**Task description:** Where does the word "LEDK" appear in the data? Copy every line that holds it.

Stored data entries:
-----

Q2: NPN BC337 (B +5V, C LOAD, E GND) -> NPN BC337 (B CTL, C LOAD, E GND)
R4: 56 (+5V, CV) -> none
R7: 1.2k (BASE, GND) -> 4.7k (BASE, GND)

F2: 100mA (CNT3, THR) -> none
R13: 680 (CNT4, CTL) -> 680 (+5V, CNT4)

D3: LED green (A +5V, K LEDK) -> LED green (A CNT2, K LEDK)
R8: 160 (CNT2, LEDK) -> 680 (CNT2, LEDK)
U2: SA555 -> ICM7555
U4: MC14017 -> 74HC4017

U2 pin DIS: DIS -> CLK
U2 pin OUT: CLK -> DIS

-----

**Task output:**
D3: LED green (A +5V, K LEDK) -> LED green (A CNT2, K LEDK)
R8: 160 (CNT2, LEDK) -> 680 (CNT2, LEDK)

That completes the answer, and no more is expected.